▶ **Prompt**
What you return should be only the lines in the entries below between the one holding "Zenmax: [216,372,251,407] ->" and the one holding "Daily Stock: [597,316,788,456]", ends included, with every picture left out.

▶ **Information supplied**
=== Section Start ===

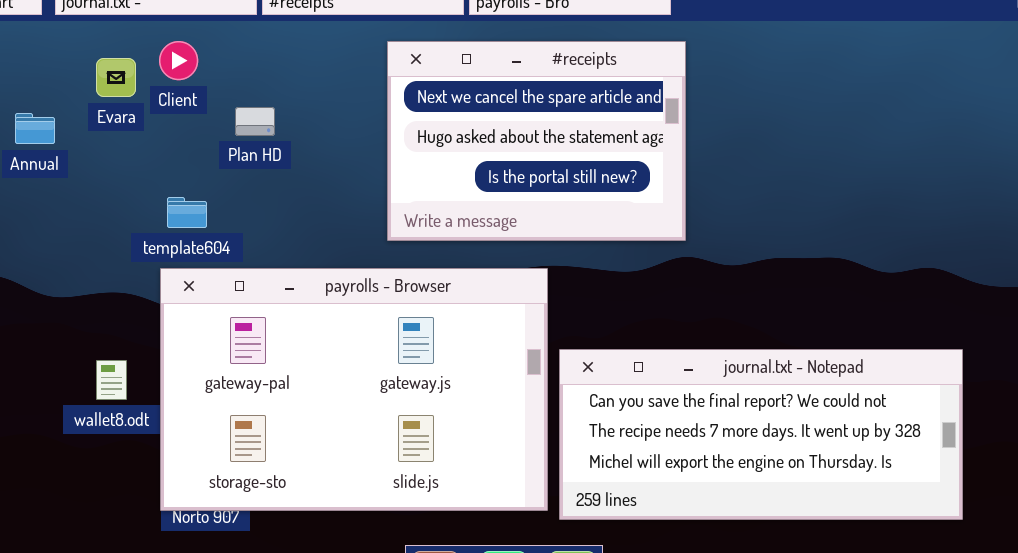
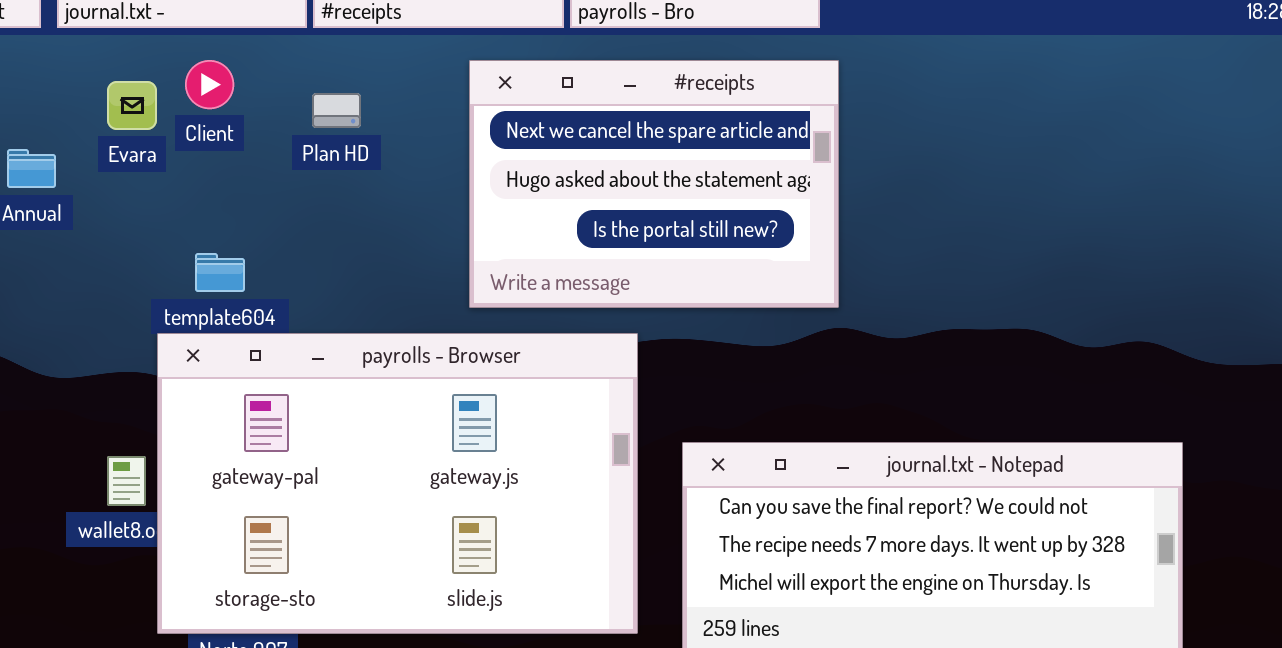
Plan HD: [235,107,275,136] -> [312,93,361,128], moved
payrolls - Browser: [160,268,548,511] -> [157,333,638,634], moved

=== Section End ===
=== Section Start ===

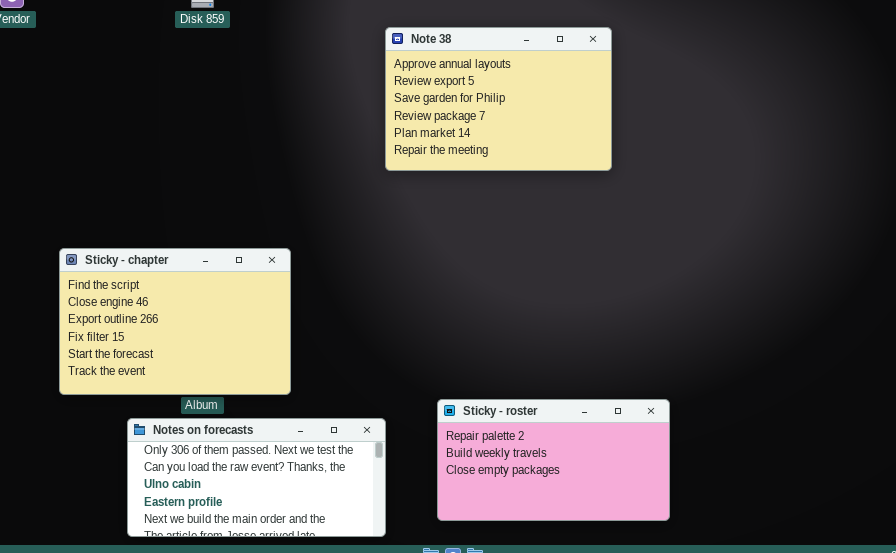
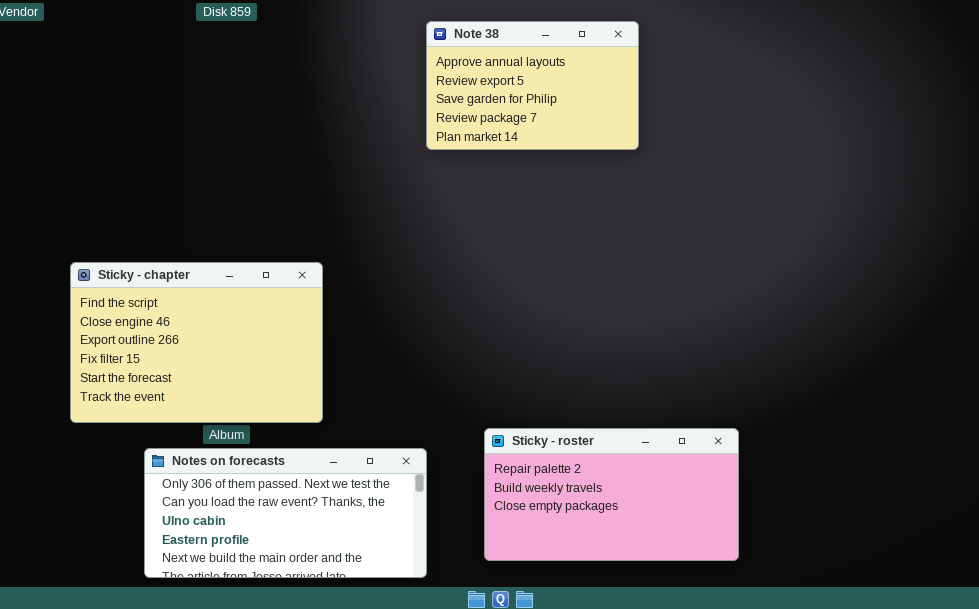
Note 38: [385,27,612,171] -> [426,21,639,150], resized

=== Section End ===
=== Section Start ===

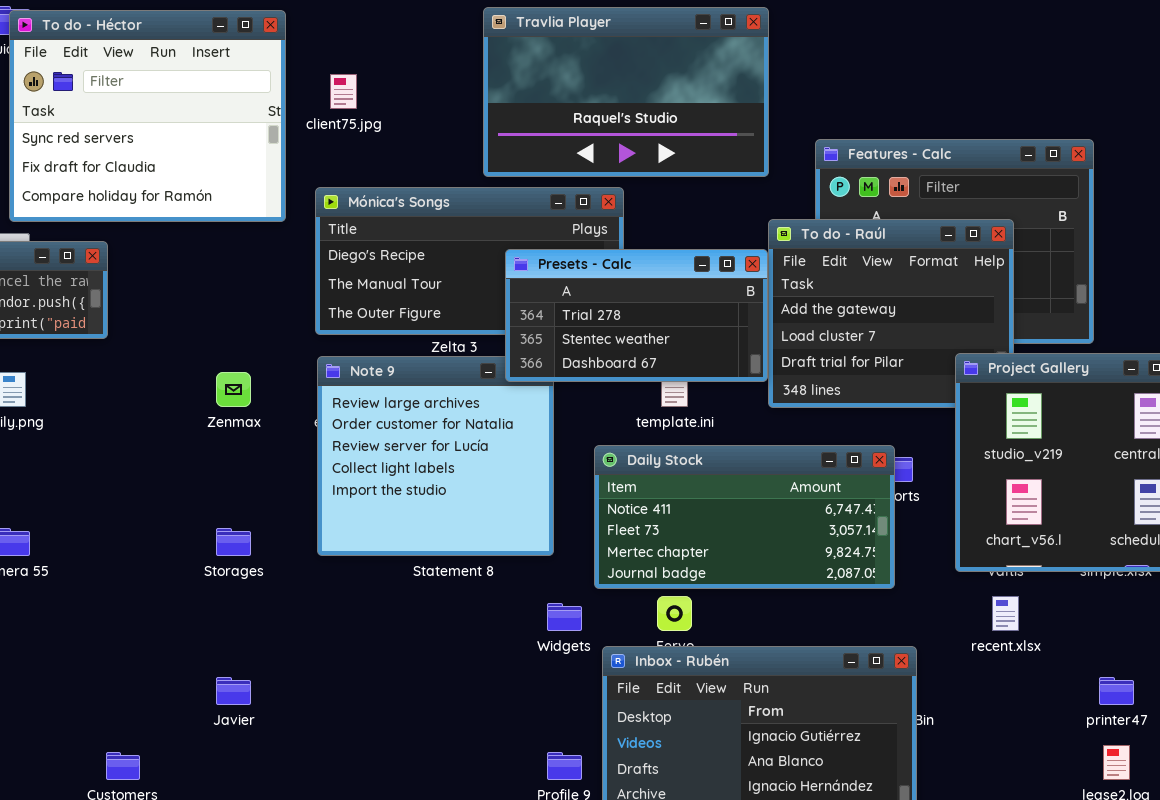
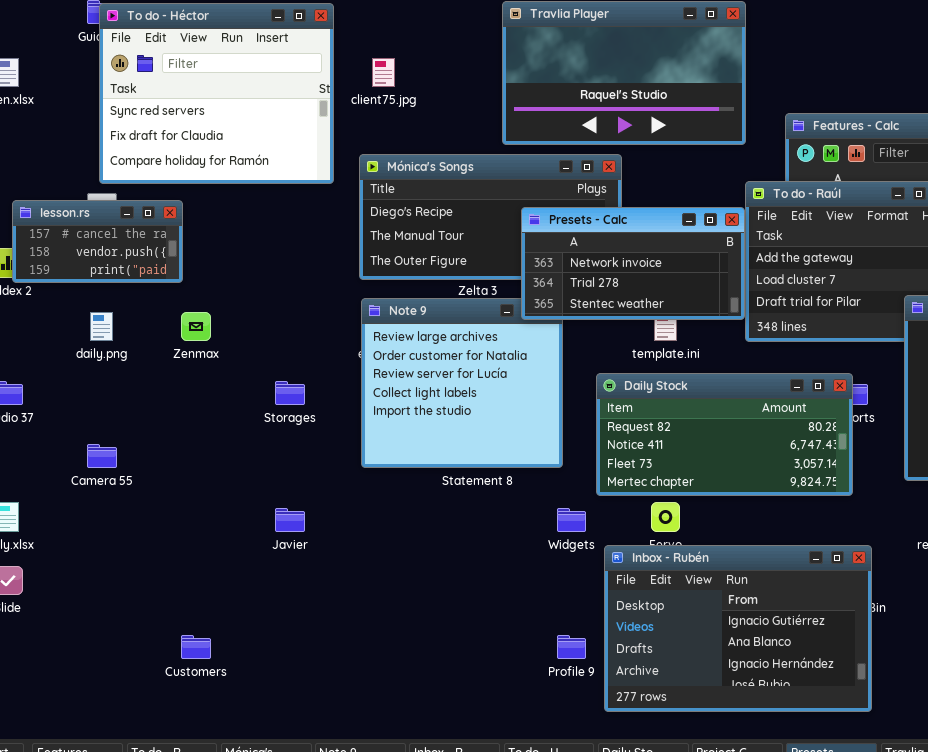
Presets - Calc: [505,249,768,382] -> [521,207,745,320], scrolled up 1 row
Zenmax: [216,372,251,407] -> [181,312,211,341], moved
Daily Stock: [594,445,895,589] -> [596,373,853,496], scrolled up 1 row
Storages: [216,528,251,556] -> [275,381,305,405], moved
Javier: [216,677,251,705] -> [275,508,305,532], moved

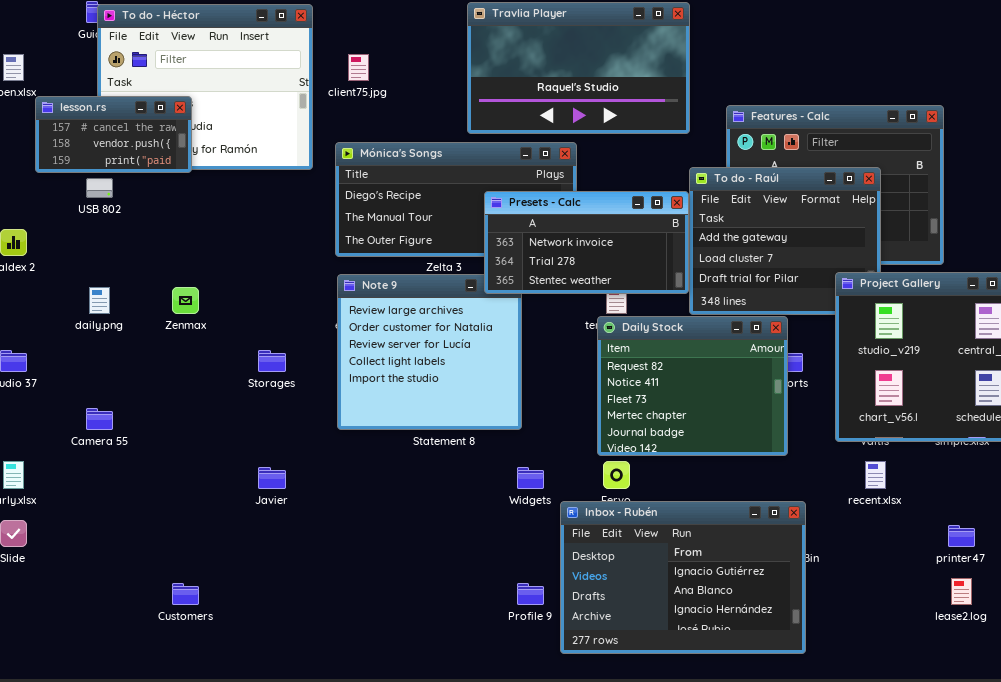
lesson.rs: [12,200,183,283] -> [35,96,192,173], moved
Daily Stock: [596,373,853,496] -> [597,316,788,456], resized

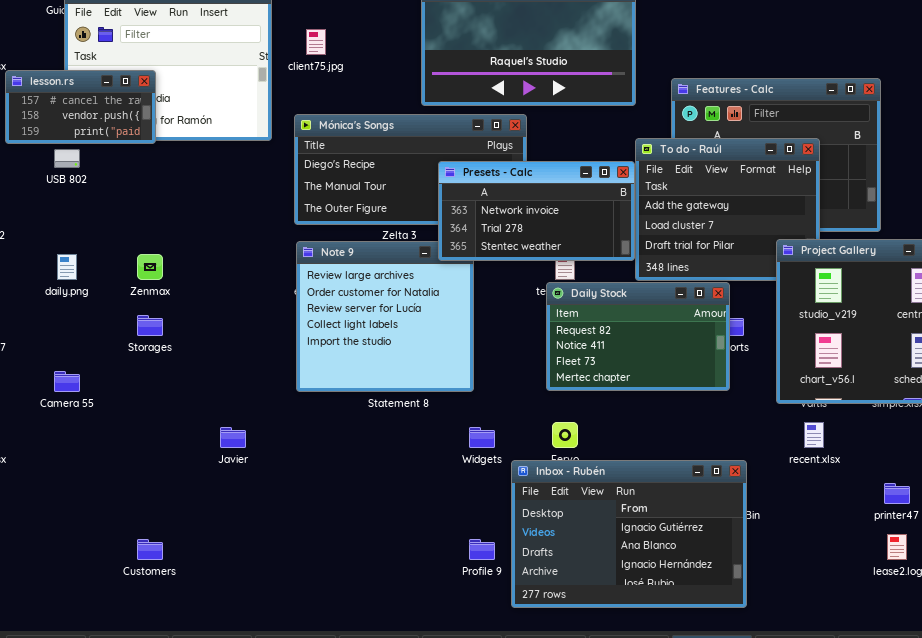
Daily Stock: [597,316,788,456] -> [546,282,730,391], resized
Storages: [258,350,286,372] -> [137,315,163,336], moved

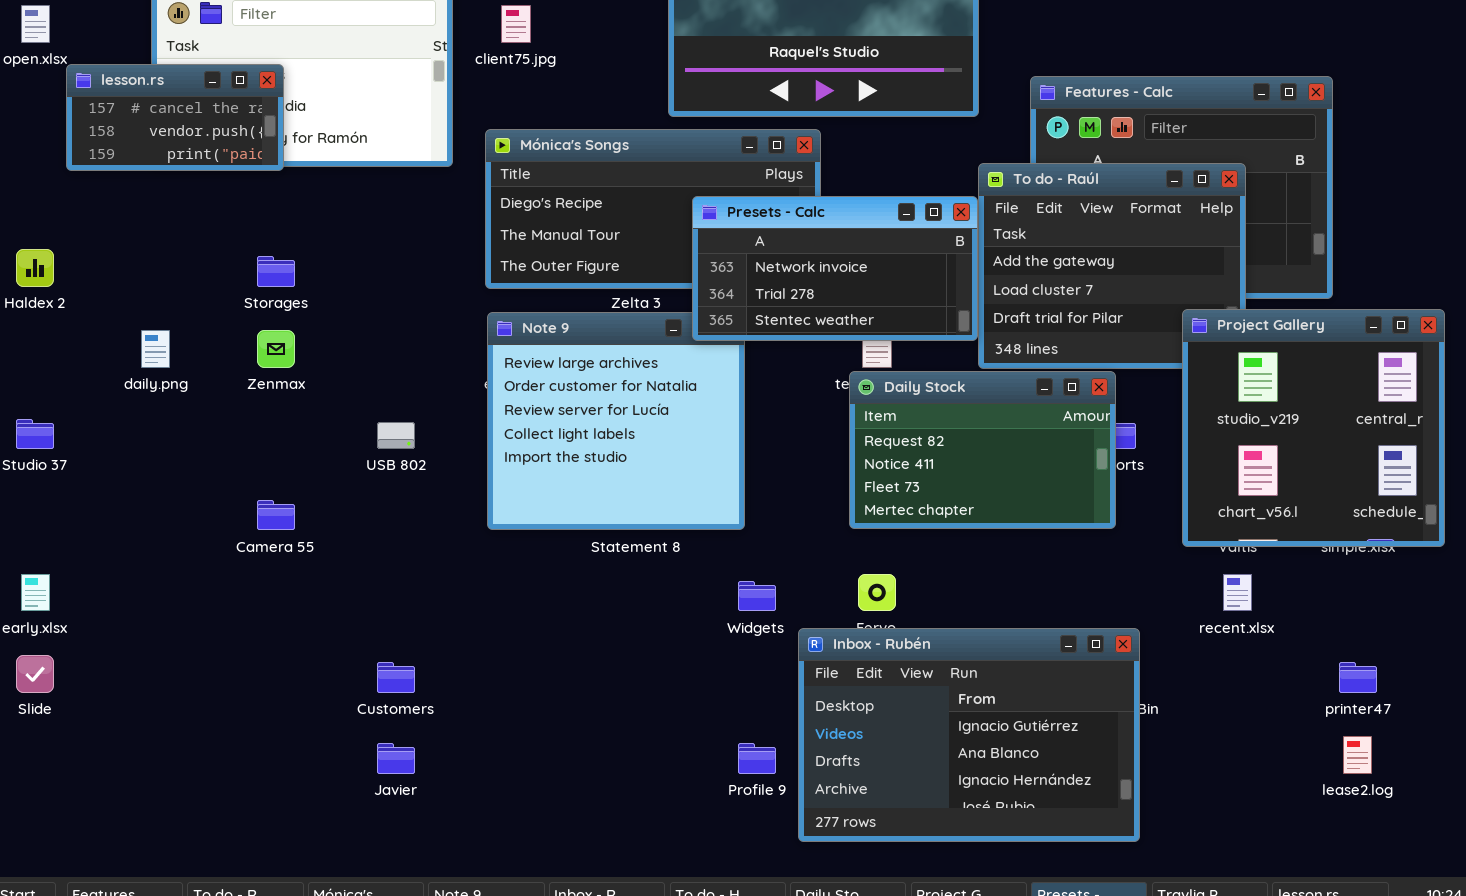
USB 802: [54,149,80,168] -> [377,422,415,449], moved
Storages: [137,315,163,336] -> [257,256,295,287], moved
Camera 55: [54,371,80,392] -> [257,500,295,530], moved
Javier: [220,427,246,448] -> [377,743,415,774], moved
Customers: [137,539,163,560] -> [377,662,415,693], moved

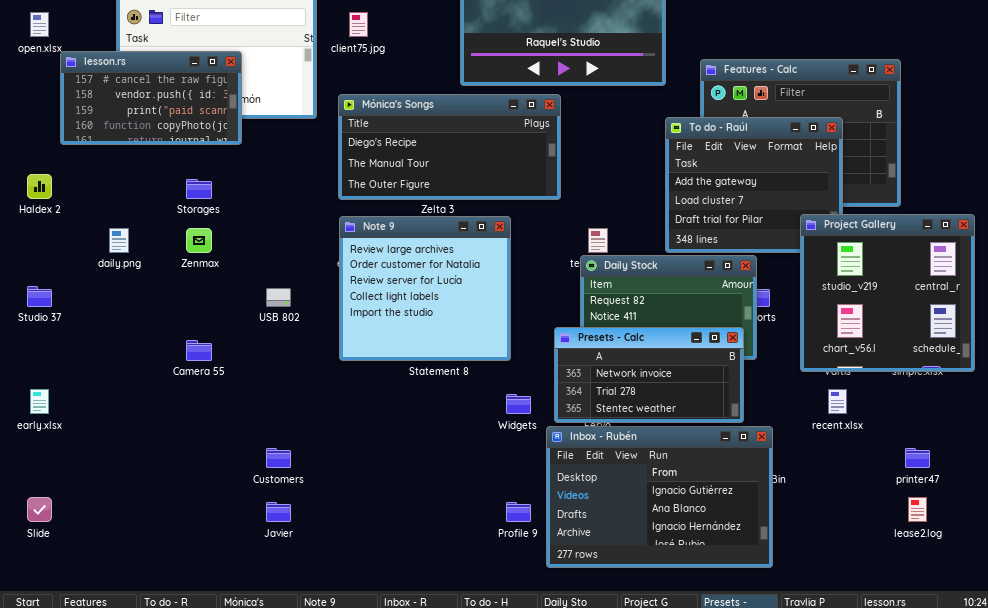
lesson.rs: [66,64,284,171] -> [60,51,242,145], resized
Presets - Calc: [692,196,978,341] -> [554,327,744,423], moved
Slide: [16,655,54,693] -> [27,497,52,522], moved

=== Section End ===

▶ **Answer section**
Zenmax: [216,372,251,407] -> [181,312,211,341], moved
Daily Stock: [594,445,895,589] -> [596,373,853,496], scrolled up 1 row
Storages: [216,528,251,556] -> [275,381,305,405], moved
Javier: [216,677,251,705] -> [275,508,305,532], moved

lesson.rs: [12,200,183,283] -> [35,96,192,173], moved
Daily Stock: [596,373,853,496] -> [597,316,788,456], resized

Daily Stock: [597,316,788,456] -> [546,282,730,391], resized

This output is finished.